■ Information shown:
□ □ □ □ □ □ □

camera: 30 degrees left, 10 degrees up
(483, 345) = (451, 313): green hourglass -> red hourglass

□ □ □ □ □ □ □

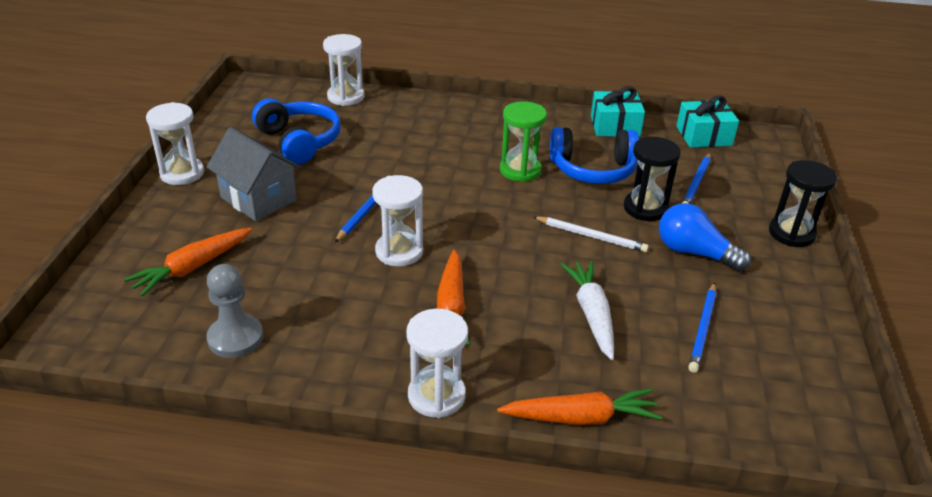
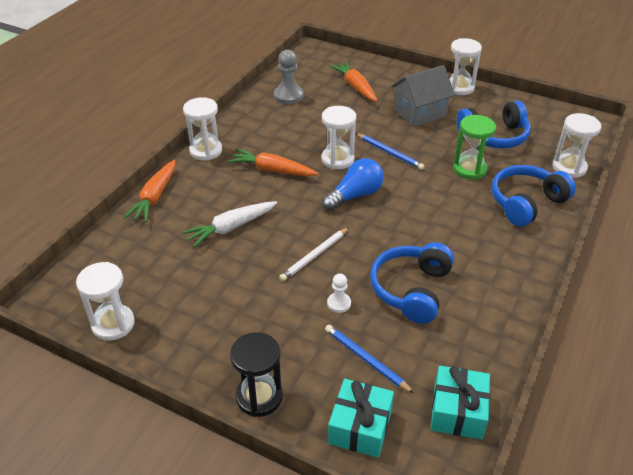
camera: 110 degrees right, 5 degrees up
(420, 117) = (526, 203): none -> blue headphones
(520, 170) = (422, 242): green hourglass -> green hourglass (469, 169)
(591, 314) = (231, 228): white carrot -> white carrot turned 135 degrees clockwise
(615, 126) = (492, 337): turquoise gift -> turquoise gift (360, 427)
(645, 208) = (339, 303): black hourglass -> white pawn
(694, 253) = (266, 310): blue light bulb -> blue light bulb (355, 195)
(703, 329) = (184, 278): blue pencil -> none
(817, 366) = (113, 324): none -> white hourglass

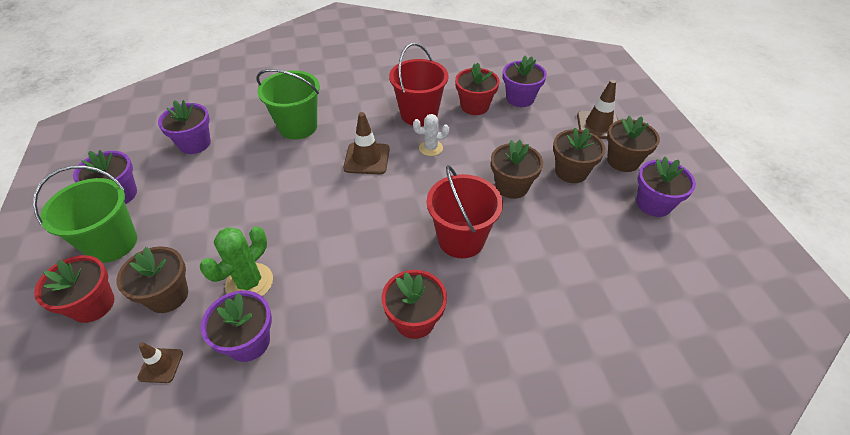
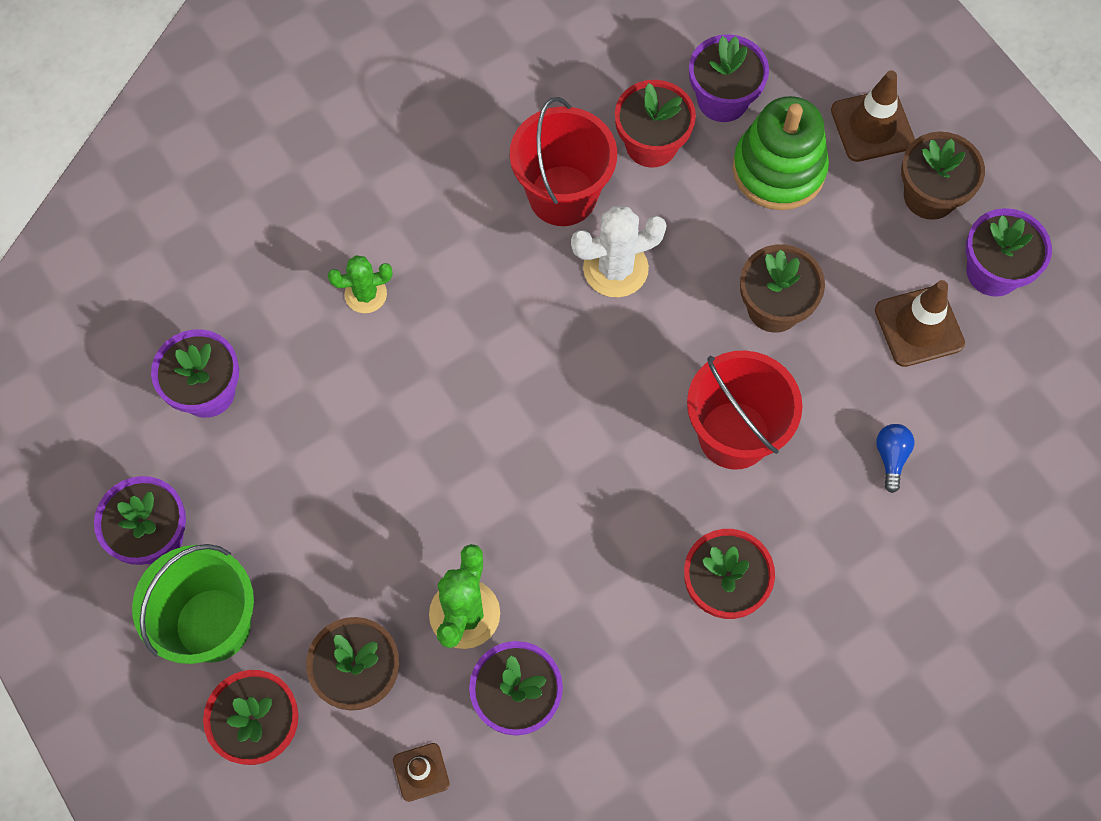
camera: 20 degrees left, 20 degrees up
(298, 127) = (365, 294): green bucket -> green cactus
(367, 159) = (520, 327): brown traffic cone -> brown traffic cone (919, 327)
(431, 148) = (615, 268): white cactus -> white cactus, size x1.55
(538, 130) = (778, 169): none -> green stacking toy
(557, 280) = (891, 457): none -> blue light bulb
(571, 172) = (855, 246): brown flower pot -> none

□ □ □ □ □ □ □

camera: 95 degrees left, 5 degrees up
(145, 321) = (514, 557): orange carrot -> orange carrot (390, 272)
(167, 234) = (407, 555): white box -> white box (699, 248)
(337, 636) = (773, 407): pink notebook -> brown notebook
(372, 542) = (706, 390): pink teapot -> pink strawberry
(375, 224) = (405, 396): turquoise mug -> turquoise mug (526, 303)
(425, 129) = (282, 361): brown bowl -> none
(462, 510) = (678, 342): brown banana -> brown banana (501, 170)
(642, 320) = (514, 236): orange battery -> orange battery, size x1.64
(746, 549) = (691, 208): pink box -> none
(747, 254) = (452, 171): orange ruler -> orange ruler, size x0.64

□ □ □ □ □ □ □

■ Exercise instructions: Beginning at the line above that contains "(375, 224) = (405, 396): turquoise", return each line exactly through the line that contains "(747, 254) = (452, 171): orange", and no others.

■ Output:
(375, 224) = (405, 396): turquoise mug -> turquoise mug (526, 303)
(425, 129) = (282, 361): brown bowl -> none
(462, 510) = (678, 342): brown banana -> brown banana (501, 170)
(642, 320) = (514, 236): orange battery -> orange battery, size x1.64
(746, 549) = (691, 208): pink box -> none
(747, 254) = (452, 171): orange ruler -> orange ruler, size x0.64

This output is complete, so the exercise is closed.